Try it = Using the records beneath, say how many lines contain the word "brown", without comment.

Segment Start: Data listing

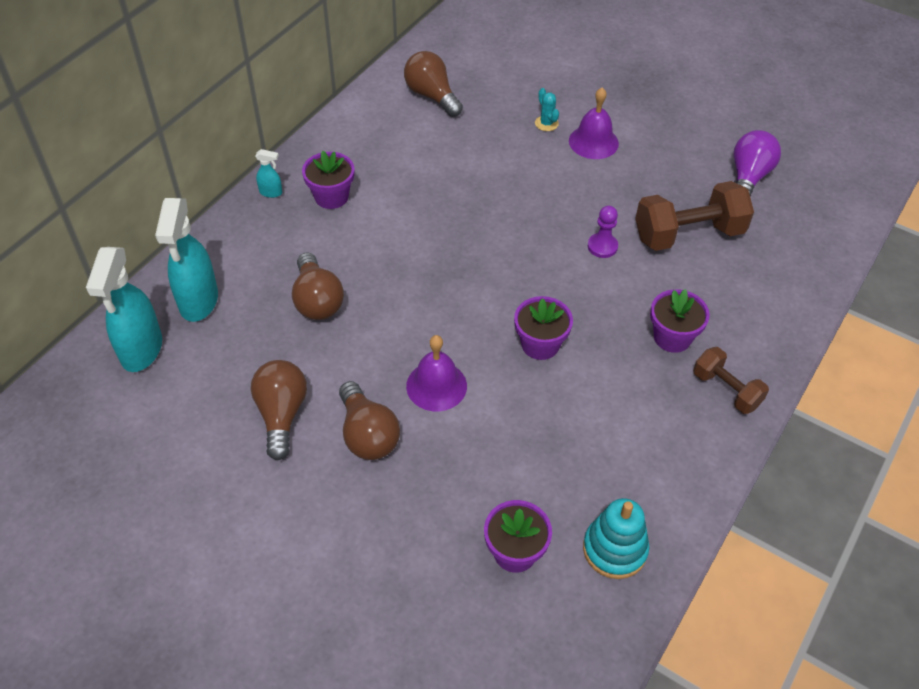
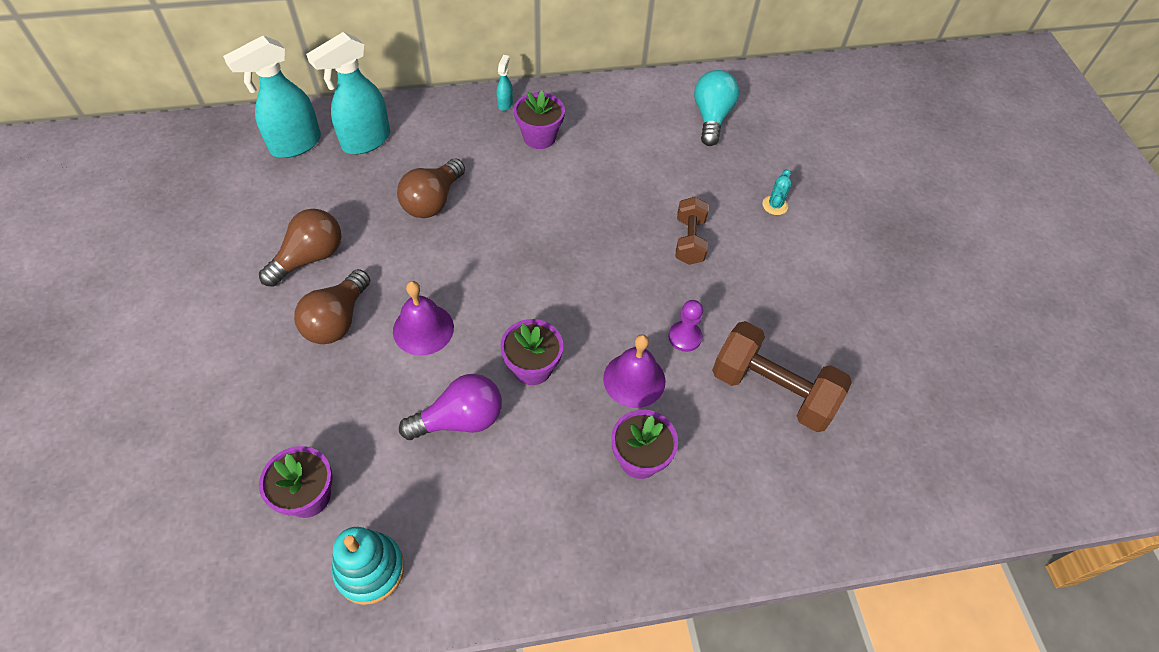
camera: 45 degrees right, 5 degrees up
turquoise spray bottle [255,149,282,198] -> turquoise spray bottle turned 135 degrees counterclockwise [497,55,513,111]
brown light bulb [404,51,463,117] -> turquoise light bulb [694,70,739,146]
purple bell [569,88,619,159] -> purple bell moved to [603,334,665,408]
brown dumbbell [693,347,769,414] -> brown dumbbell moved to [676,197,709,265]
purple light bulb [733,130,781,197] -> purple light bulb moved to [399,374,502,440]

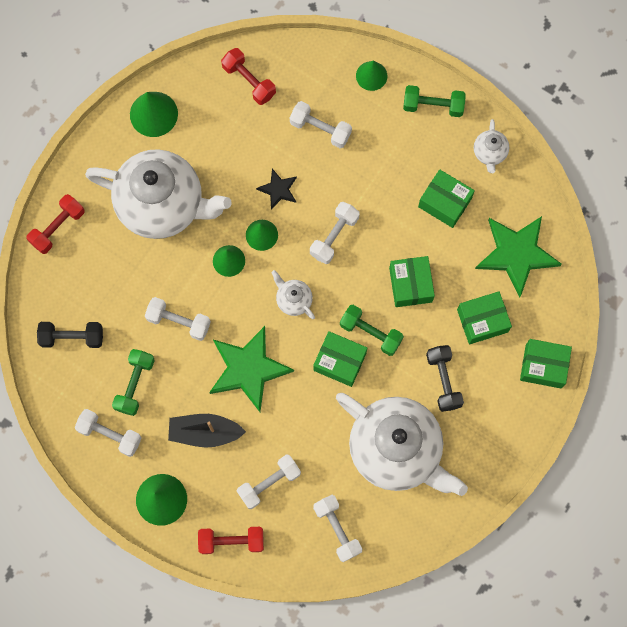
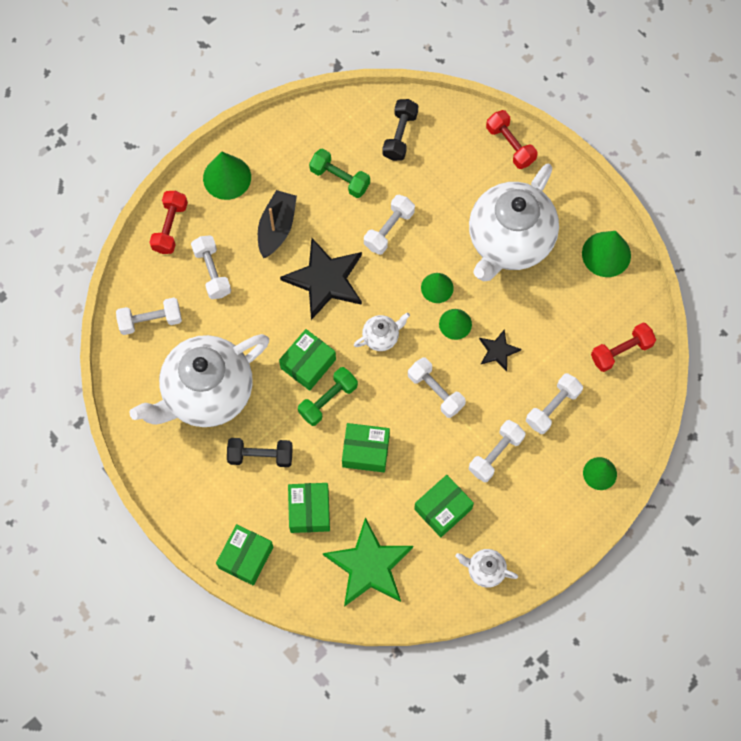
camera: 105 degrees right, 5 degrees down
white dumbbell [75,409,142,457] -> white dumbbell moved to [469,420,526,483]
green star [209,326,294,412] -> black star [280,238,362,320]
green dumbbell [403,85,466,117] -> none

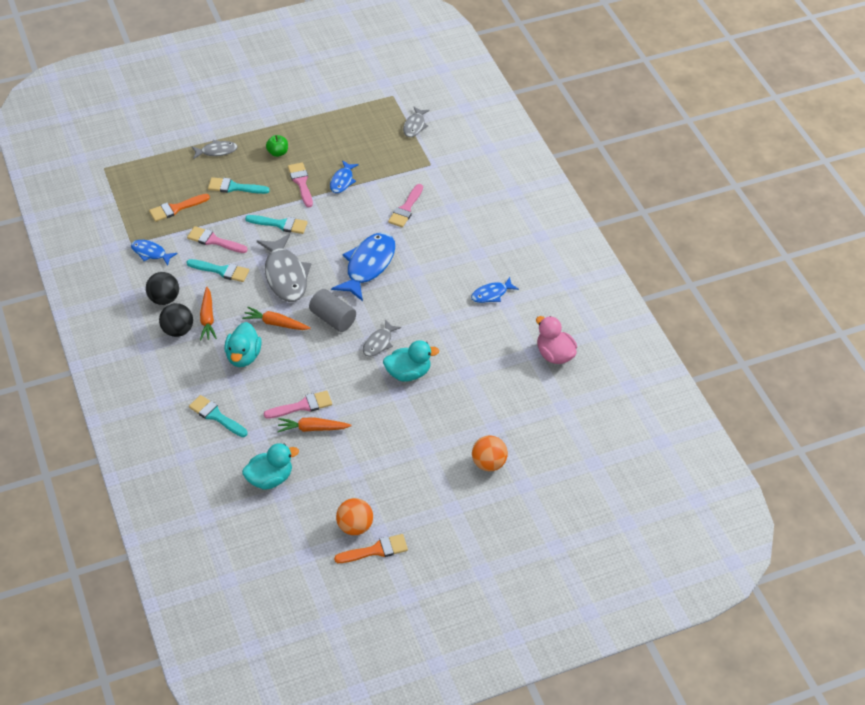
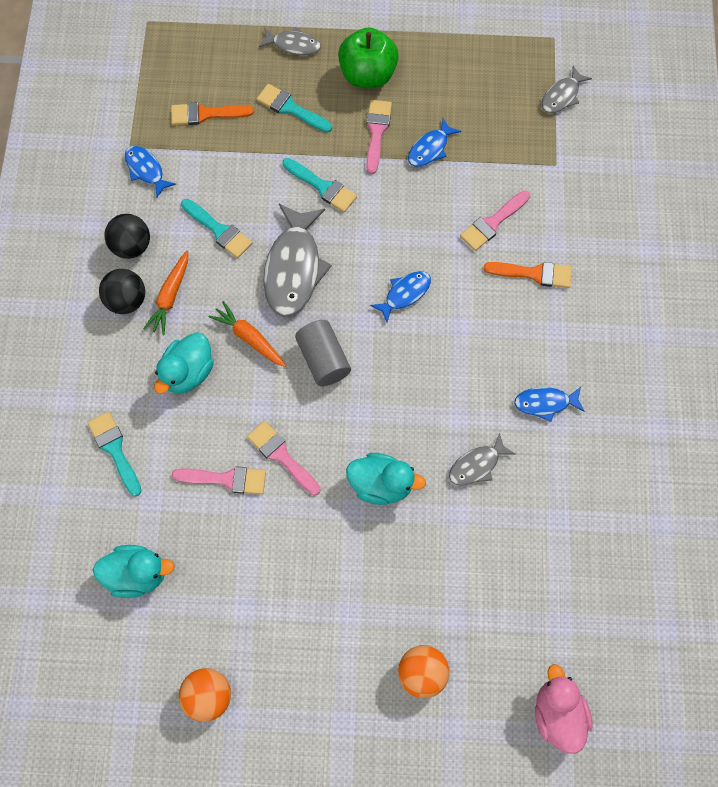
camera: 25 degrees right, 20 degrees up
pink brush [187,226,248,253] -> pink brush moved to [247,421,321,496]
green apple [266,135,288,157] -> green apple [338,27,399,88], size x1.95
orange carrot [278,418,352,432] -> none
blue fish [331,232,395,301] -> blue fish [370,271,431,322], size x0.53
orange brush [334,534,408,563] -> orange brush moved to [484,262,572,288]
grey fish [363,320,401,357] -> grey fish moved to [449,433,515,486]
pink duck [536,316,577,364] -> pink duck moved to [535,664,593,754]

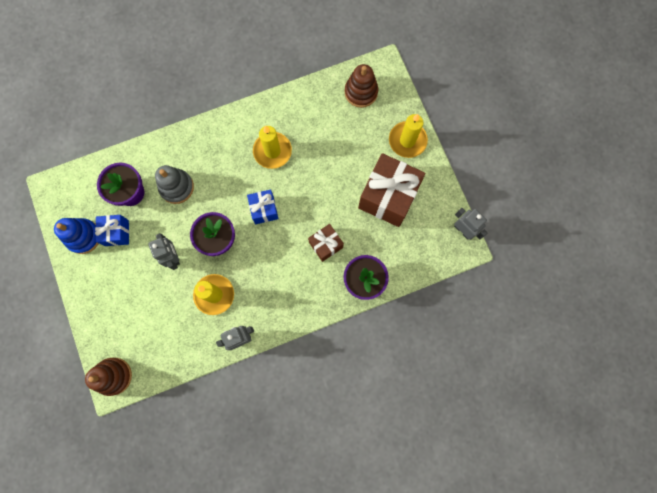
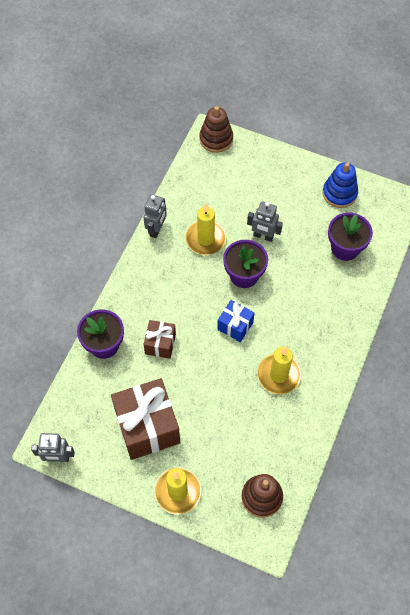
camera: 135 degrees right, 15 degrees down
blue gift [95,215,129,246] -> none
grey stacking toy [155,165,194,204] -> none

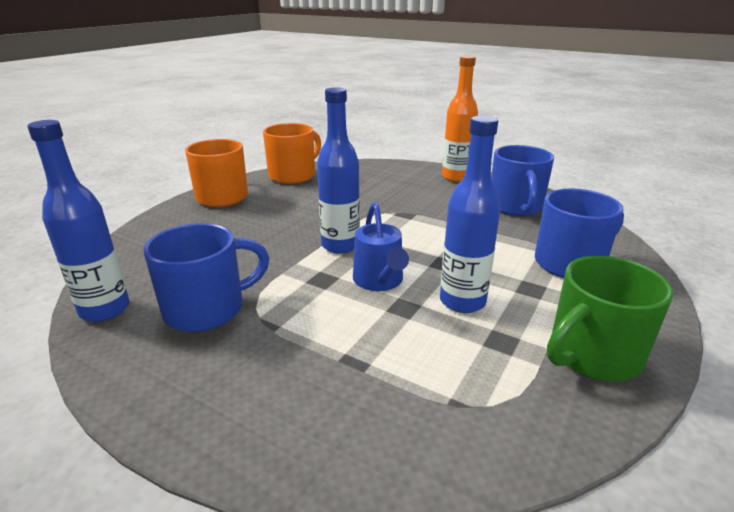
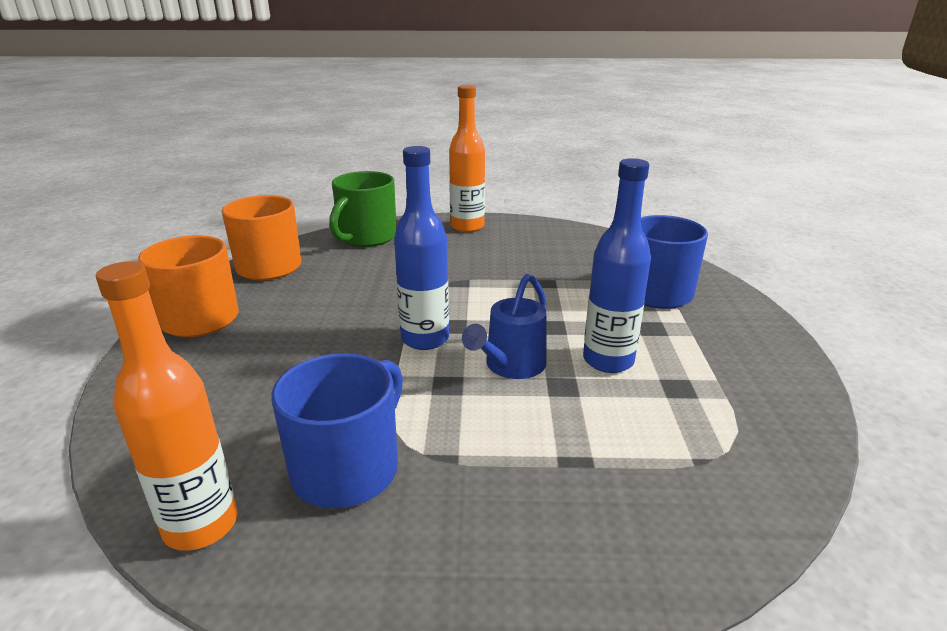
camera: 30 degrees left, 0 degrees up
blue bottle [27,120,130,322] -> orange bottle [96,261,238,551]
blue watering can [353,202,409,291] -> blue watering can turned 75 degrees clockwise [462,274,547,379]
blue mug [491,145,554,216] -> none
green mug [547,256,674,381] -> green mug moved to [329,171,397,247]

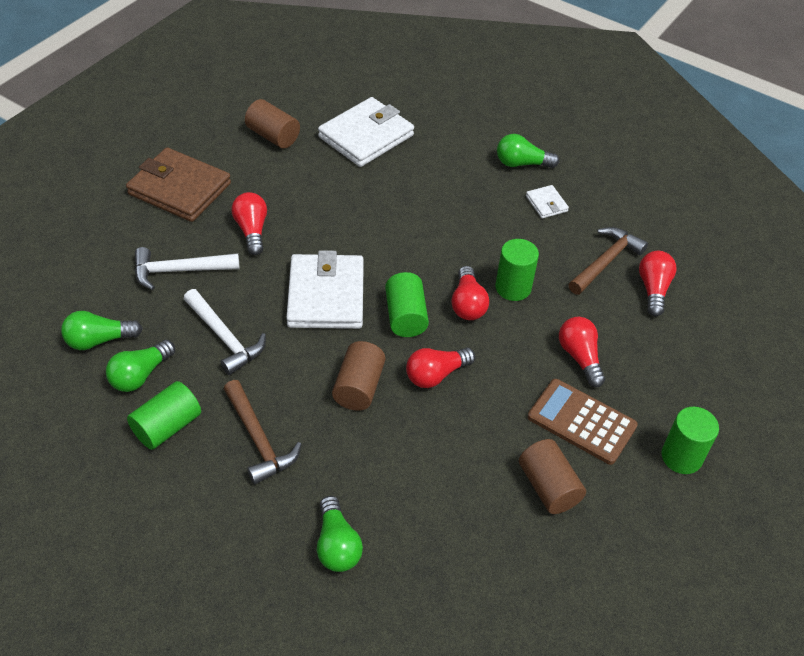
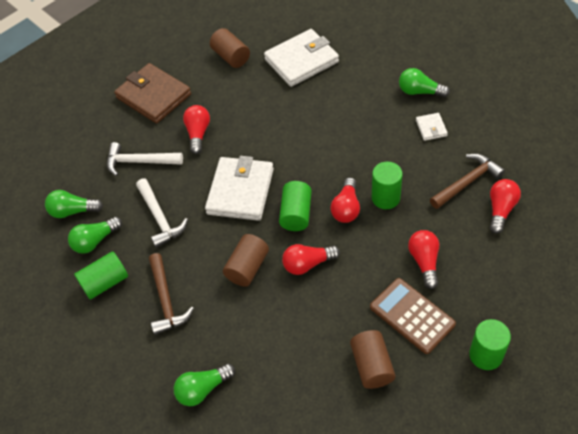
camera: 20 degrees right, 5 degrees up
green light bulb [317,496,363,572] -> green light bulb turned 60 degrees clockwise [174,364,235,406]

Segment End: Data listing

Finished exercise = 2